REQUIREMENT: Wherever "pyramid" appears in a line of the records below, count that line, and report only the number.

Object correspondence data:
^^^^^^^^^^^^^^^^

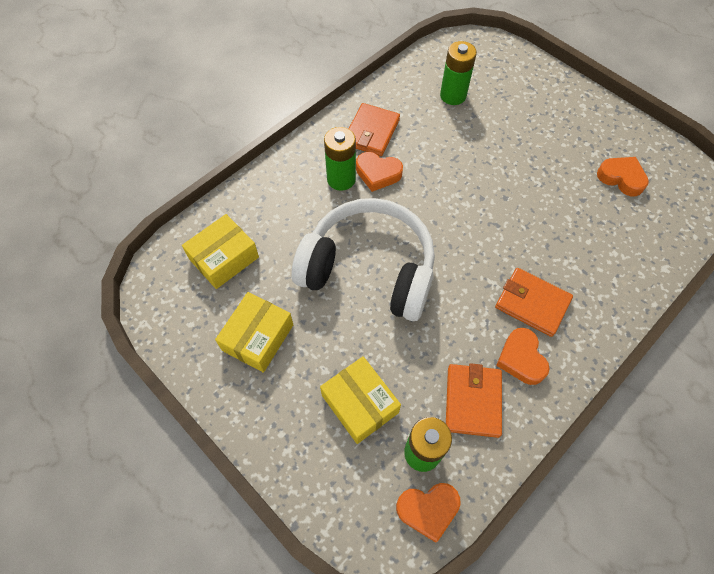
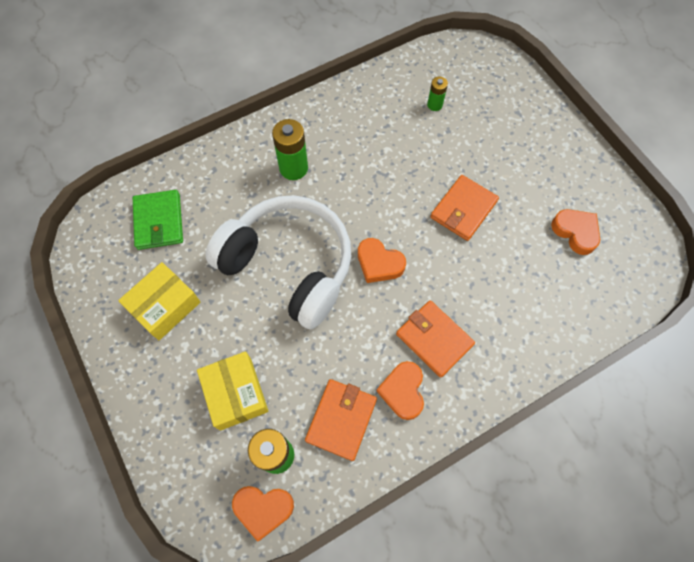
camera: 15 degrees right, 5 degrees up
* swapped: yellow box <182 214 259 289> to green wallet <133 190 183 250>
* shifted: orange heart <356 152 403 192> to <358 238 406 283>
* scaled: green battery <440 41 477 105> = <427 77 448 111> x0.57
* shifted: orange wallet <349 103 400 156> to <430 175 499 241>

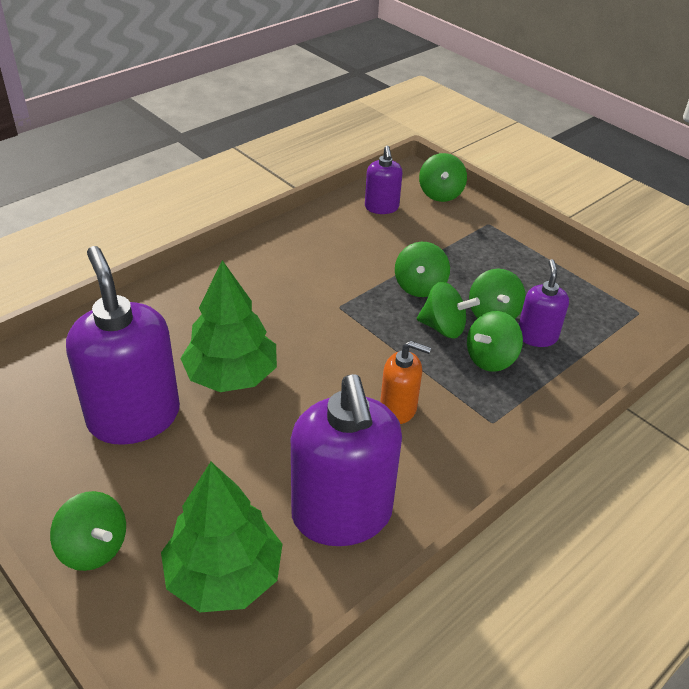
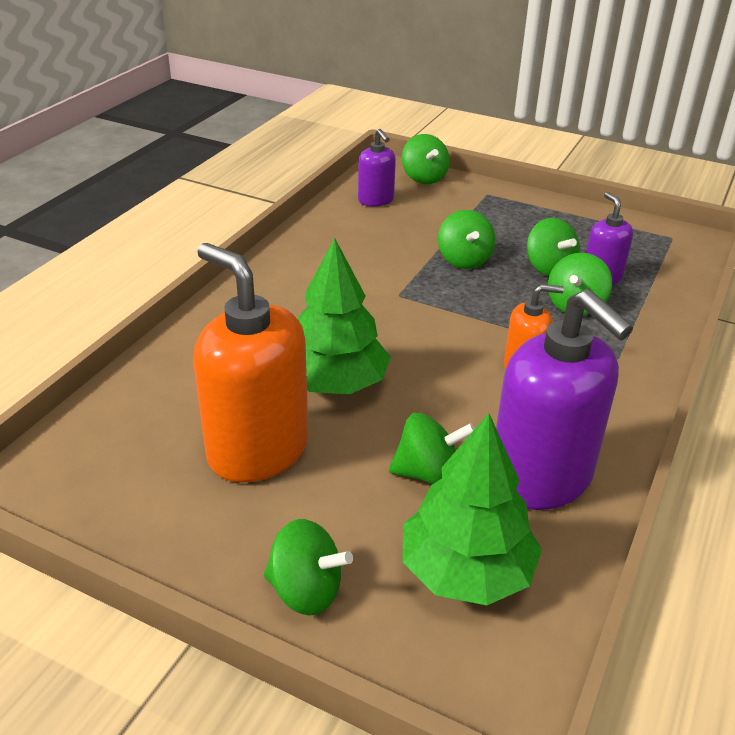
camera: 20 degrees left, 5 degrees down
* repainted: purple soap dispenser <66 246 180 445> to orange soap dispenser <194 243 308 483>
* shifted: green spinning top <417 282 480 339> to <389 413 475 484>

^^^^^^^^^^^^^^^^

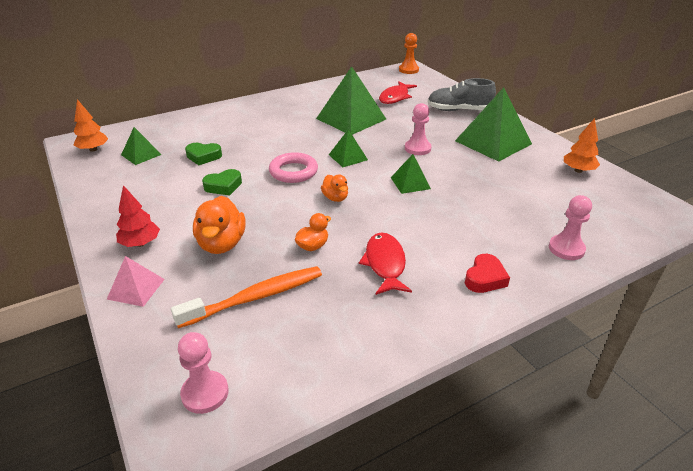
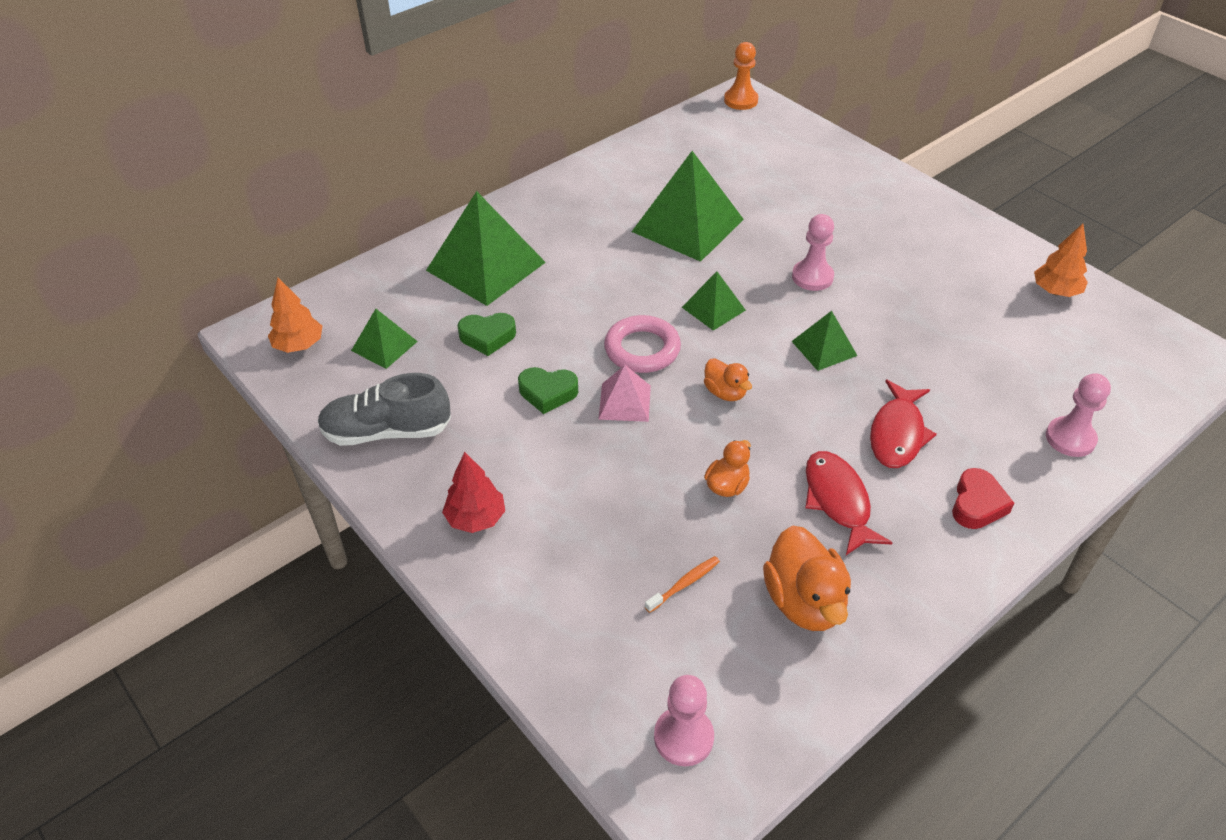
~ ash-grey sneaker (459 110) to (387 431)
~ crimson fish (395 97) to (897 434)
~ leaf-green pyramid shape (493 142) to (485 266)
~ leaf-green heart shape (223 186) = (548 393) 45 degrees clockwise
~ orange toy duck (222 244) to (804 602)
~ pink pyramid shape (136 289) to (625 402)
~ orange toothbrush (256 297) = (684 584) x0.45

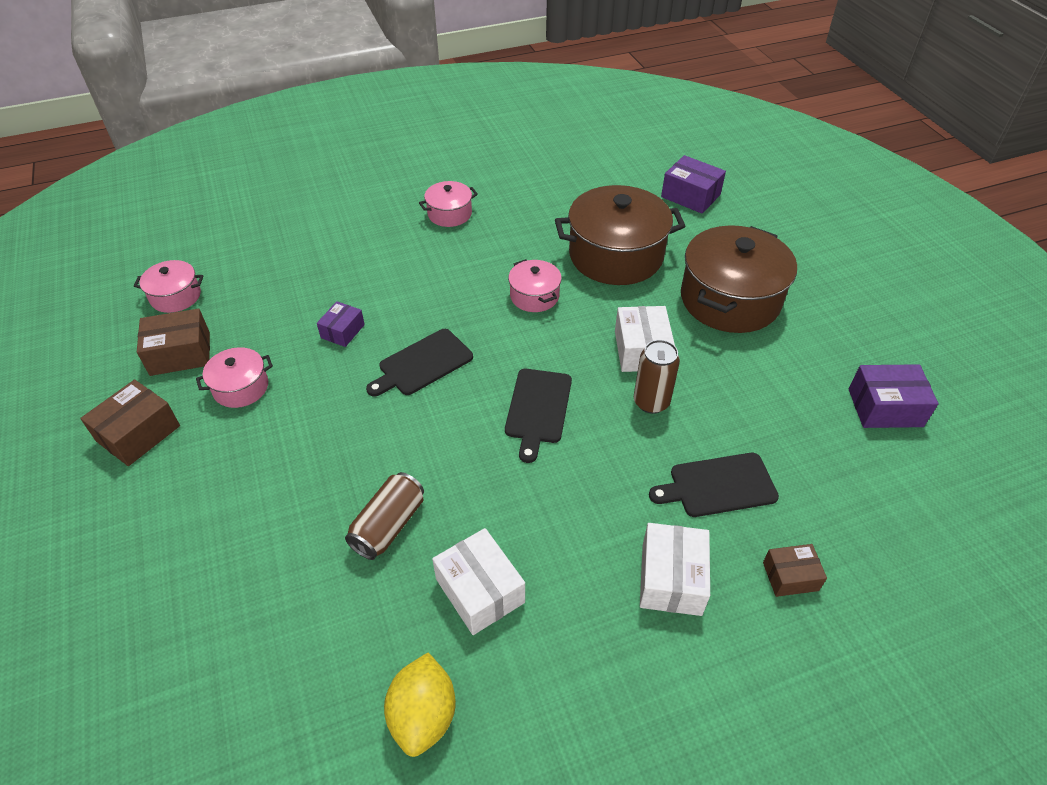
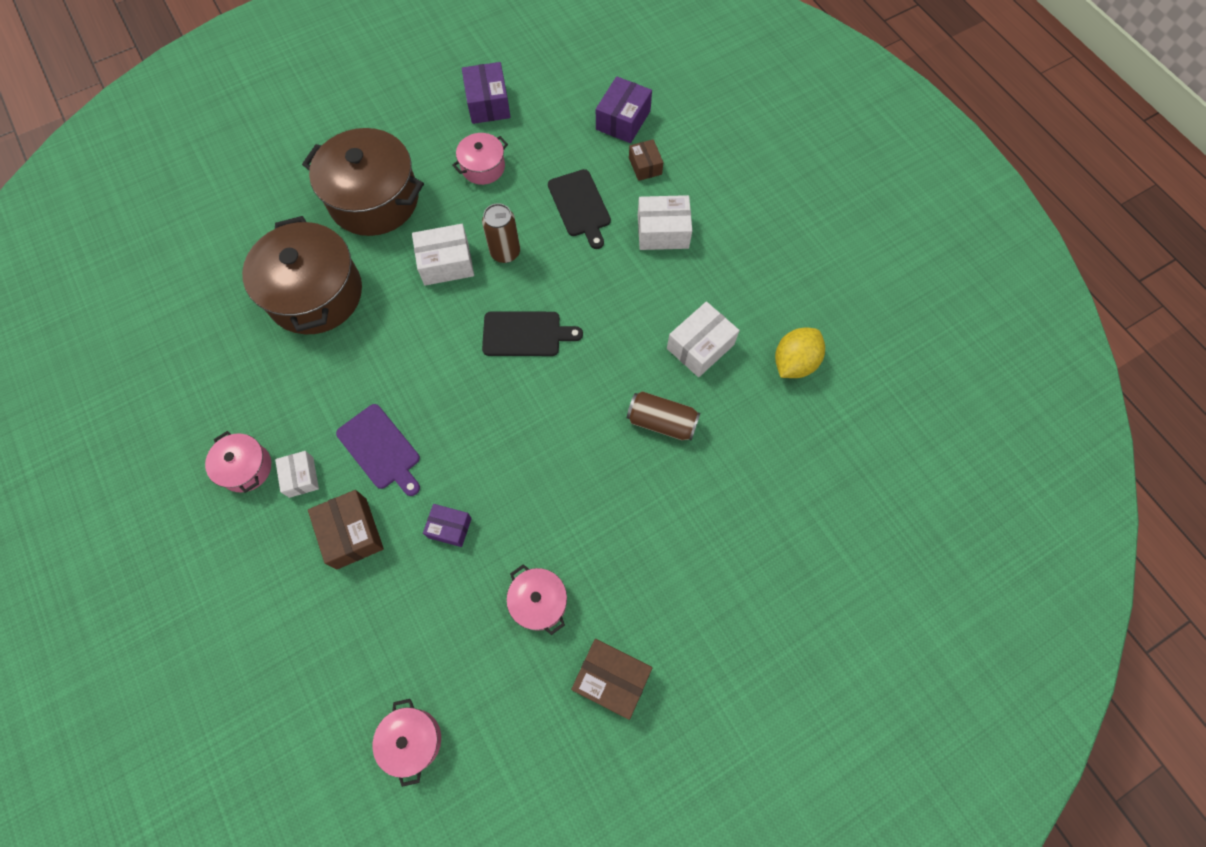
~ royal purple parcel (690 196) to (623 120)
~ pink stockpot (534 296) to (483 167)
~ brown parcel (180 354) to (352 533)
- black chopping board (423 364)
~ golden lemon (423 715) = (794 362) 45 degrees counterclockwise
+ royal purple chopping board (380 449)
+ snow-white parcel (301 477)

^^^^^^^^^^^^^^^^

TASK OUTPUT: 2